## WHAT YOU NEED TO DO
Write out, without any change, the lines in the material below that run from the line with "J101 pin 3: SIG25 -> SIG24" through the line with "R112: 4.7k (SIG21, U105/PB0)", both included.

### ENTRIES PROVIDED ###

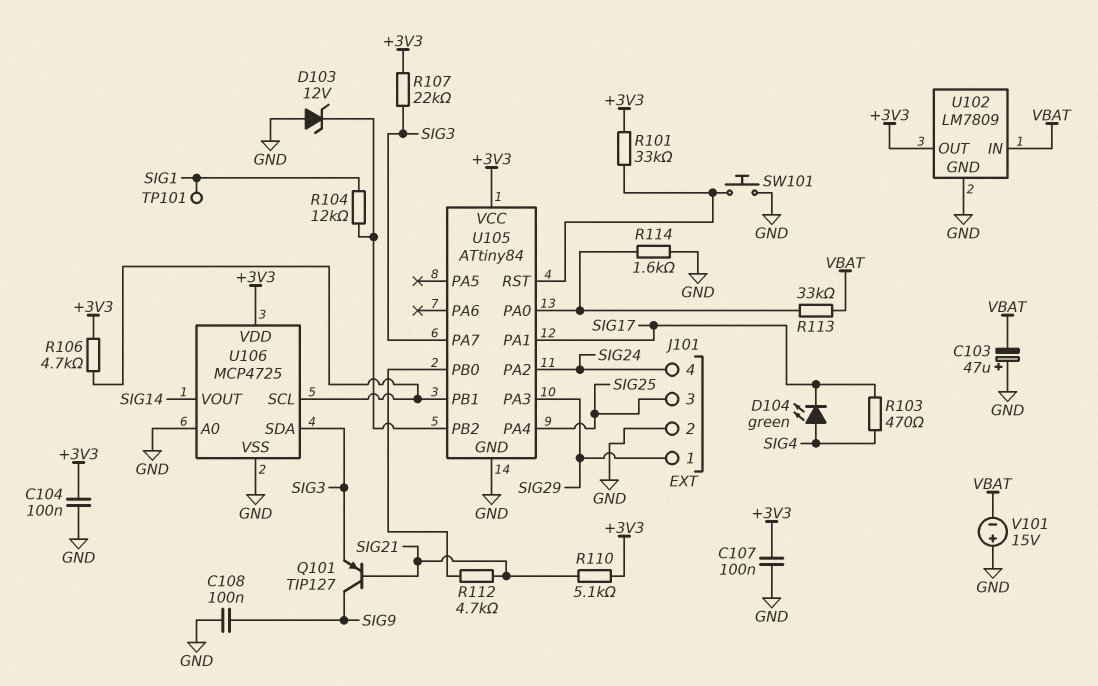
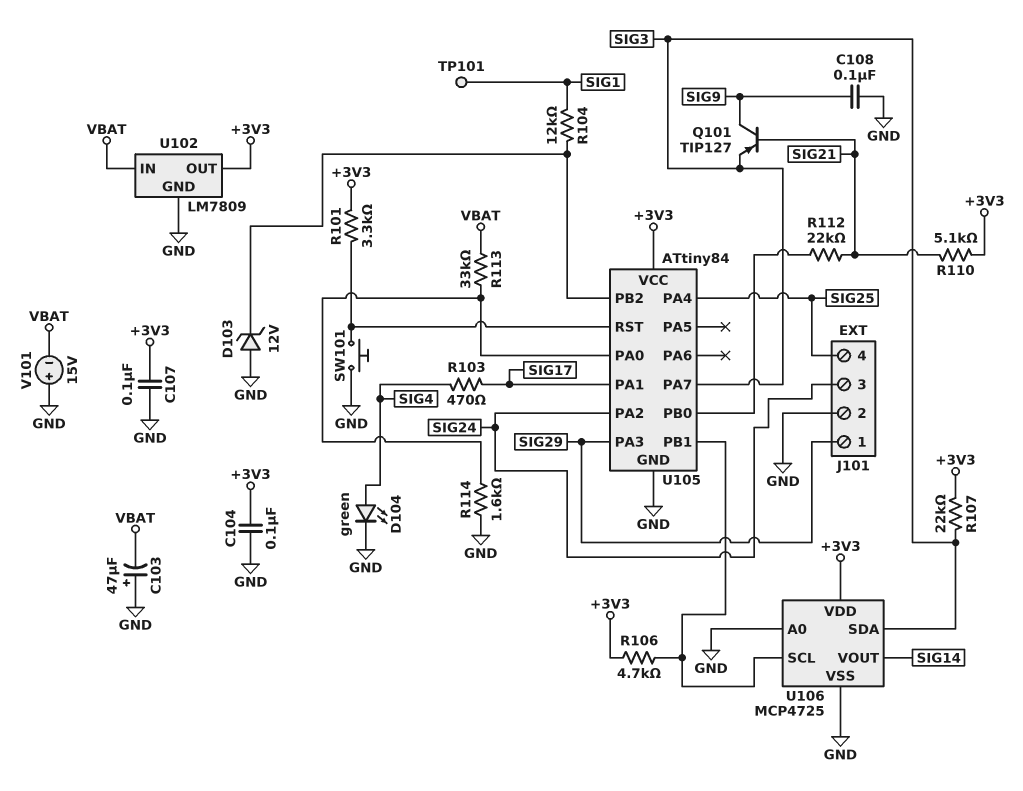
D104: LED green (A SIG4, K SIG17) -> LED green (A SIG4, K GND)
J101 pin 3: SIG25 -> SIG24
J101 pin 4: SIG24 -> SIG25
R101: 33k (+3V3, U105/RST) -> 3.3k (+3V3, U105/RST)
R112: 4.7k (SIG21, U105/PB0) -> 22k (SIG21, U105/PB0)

###
### ENTRIES PROVIDED ###

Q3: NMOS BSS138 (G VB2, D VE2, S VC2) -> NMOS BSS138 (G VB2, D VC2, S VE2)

###

## RESPONSE TO THE EXERCISE
J101 pin 3: SIG25 -> SIG24
J101 pin 4: SIG24 -> SIG25
R101: 33k (+3V3, U105/RST) -> 3.3k (+3V3, U105/RST)
R112: 4.7k (SIG21, U105/PB0) -> 22k (SIG21, U105/PB0)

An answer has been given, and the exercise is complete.